▶ [Action item]:
Below is a listing to write out in full, exactly as given, without its pictures.

▶ [Data extract]:
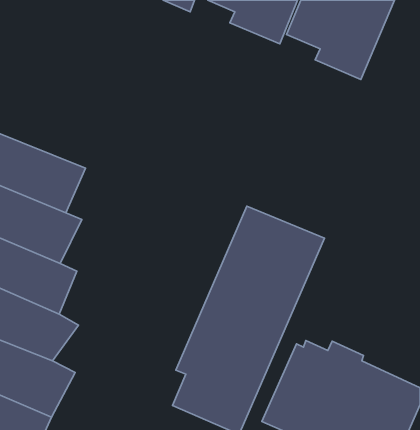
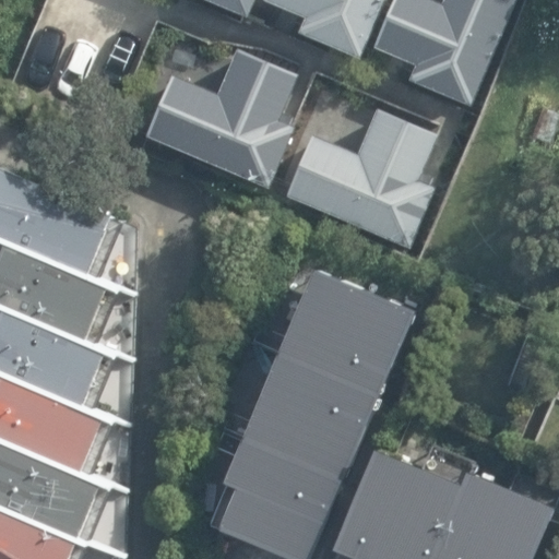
building: none -> [145,48,298,189]
building: none -> [282,109,436,250]

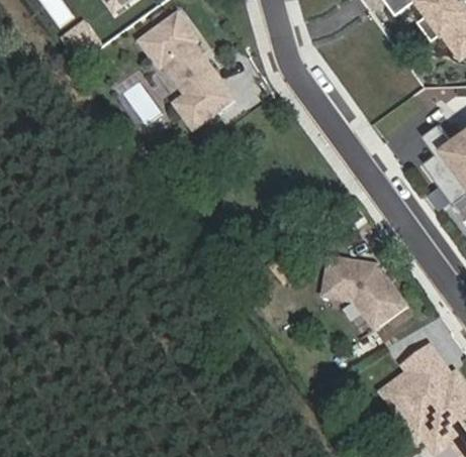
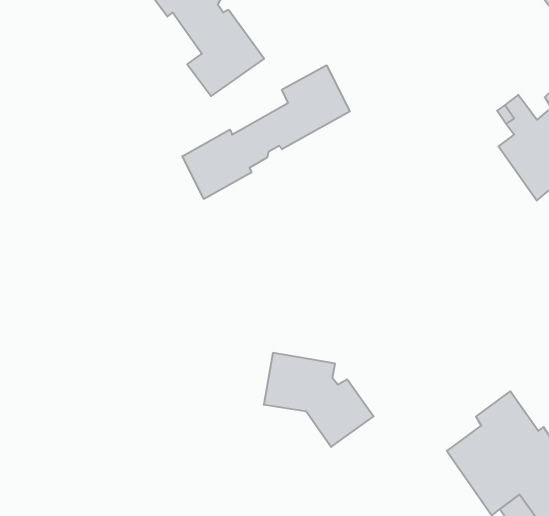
building: none -> [182,65,350,199]
building: [320,256,404,328] -> [264,353,374,447]

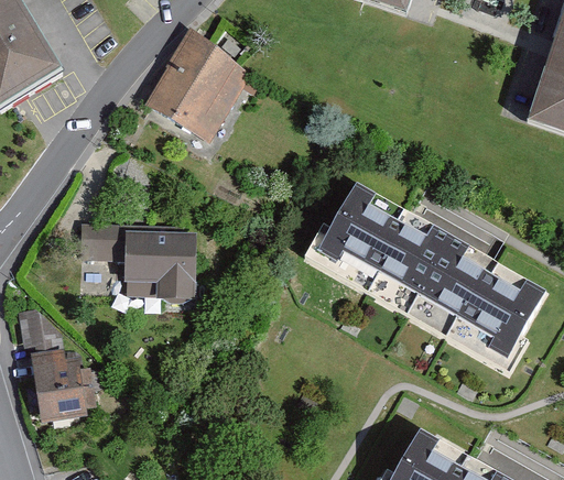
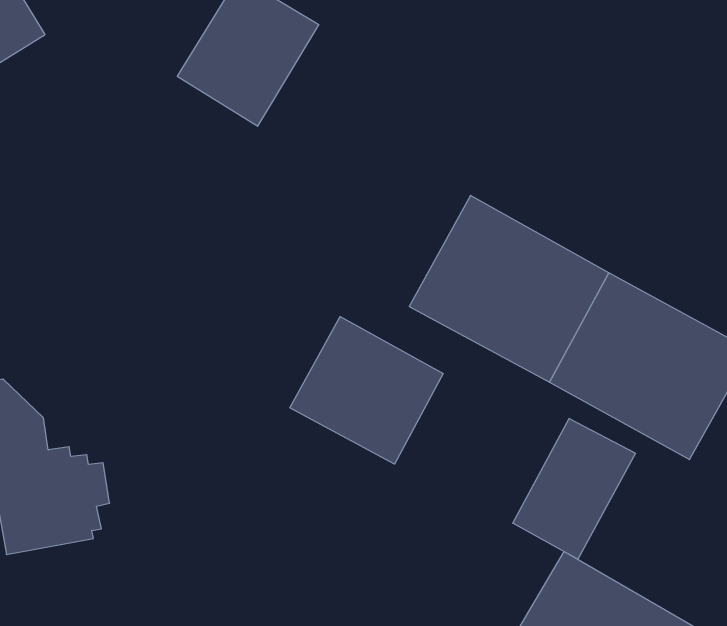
building: [79,227,196,299] -> none
building: none -> [290,317,443,464]
building: none -> [513,418,636,559]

▶ [Solution below]:
building: none -> [145,48,298,189]
building: none -> [282,109,436,250]

building: none -> [182,65,350,199]
building: [320,256,404,328] -> [264,353,374,447]

building: [79,227,196,299] -> none
building: none -> [290,317,443,464]
building: none -> [513,418,636,559]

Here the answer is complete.